Work required: Where does the string "pink" appear? Copy every line of the entries below that holds it.

────

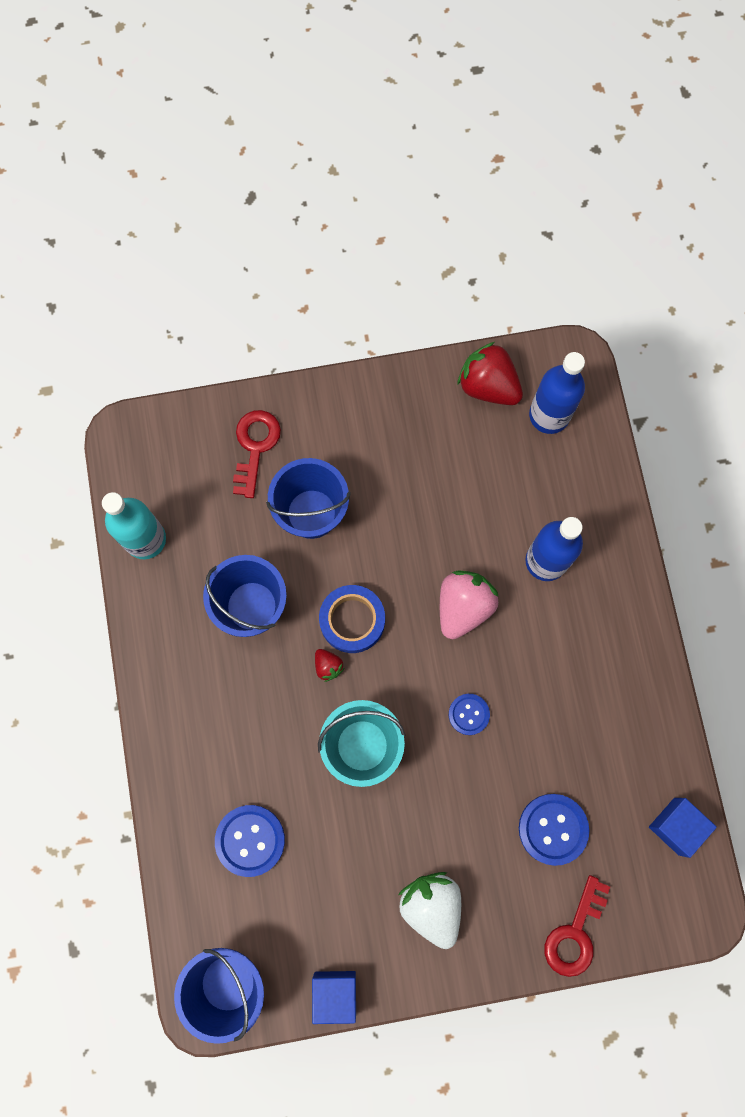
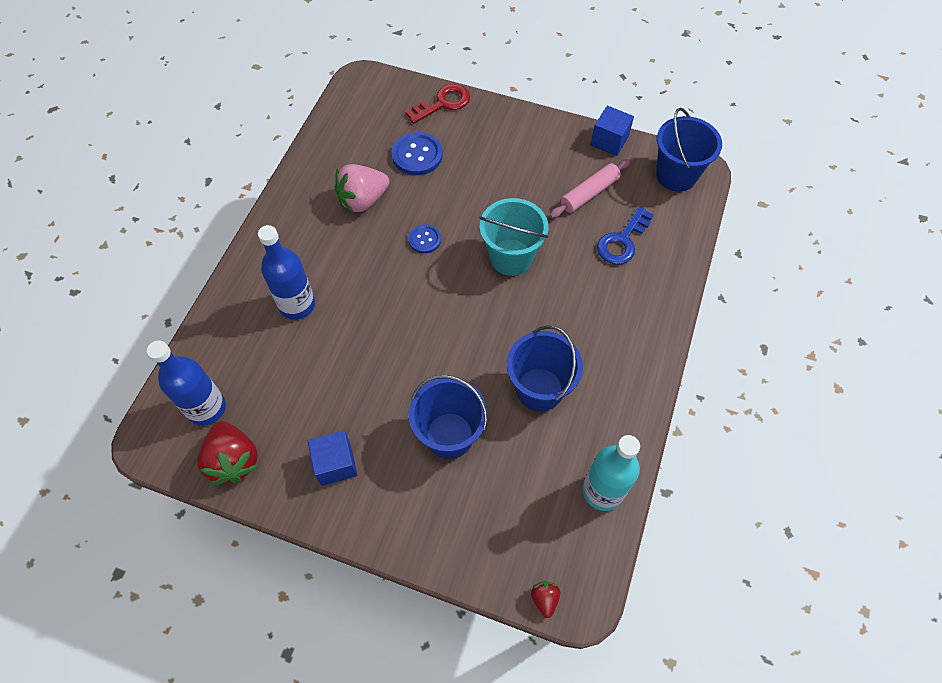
camera: 150 degrees left, 15 degrees down
(250, 840) = (622, 241): blue button -> blue key
(255, 447) = (464, 520): red key -> none
(319, 890) = (589, 193): none -> pink rolling pin
(328, 666) = (504, 318): red strawberry -> red strawberry (544, 599)
(352, 620) = (467, 339): blue tape -> none
(431, 905) = (521, 154): white strawberry -> none
(463, 607) = (379, 306): pink strawberry -> pink strawberry (363, 200)
(676, 826) = (341, 122): blue cube -> blue cube (335, 464)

────

Result of this exercise:
(319, 890) = (589, 193): none -> pink rolling pin
(463, 607) = (379, 306): pink strawberry -> pink strawberry (363, 200)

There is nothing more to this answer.